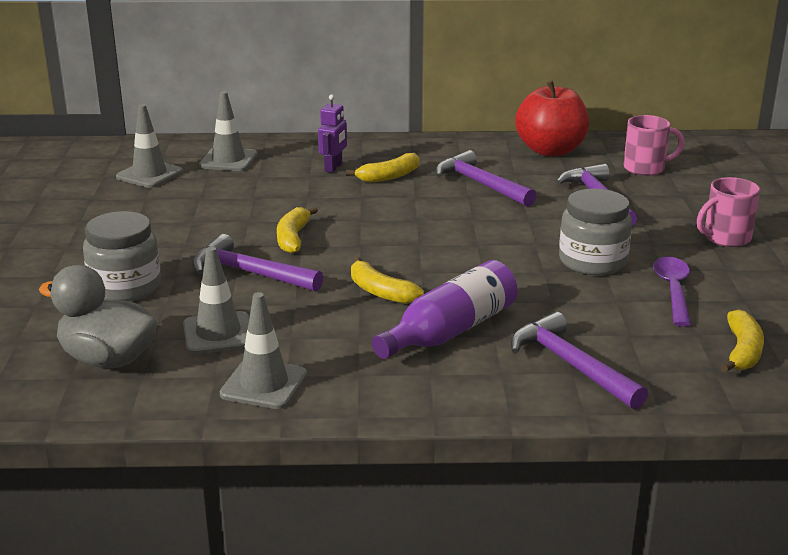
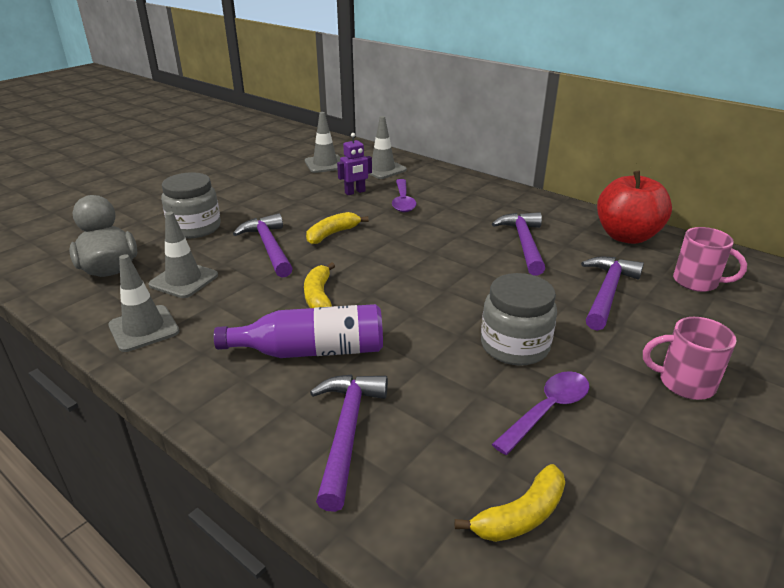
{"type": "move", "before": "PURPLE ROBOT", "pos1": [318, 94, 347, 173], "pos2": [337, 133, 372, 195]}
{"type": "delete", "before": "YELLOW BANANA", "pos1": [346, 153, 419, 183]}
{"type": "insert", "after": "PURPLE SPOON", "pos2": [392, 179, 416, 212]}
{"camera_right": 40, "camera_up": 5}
--
Extract every line above containing the word "type".

Solution to the problem:
{"type": "move", "before": "PURPLE ROBOT", "pos1": [318, 94, 347, 173], "pos2": [337, 133, 372, 195]}
{"type": "delete", "before": "YELLOW BANANA", "pos1": [346, 153, 419, 183]}
{"type": "insert", "after": "PURPLE SPOON", "pos2": [392, 179, 416, 212]}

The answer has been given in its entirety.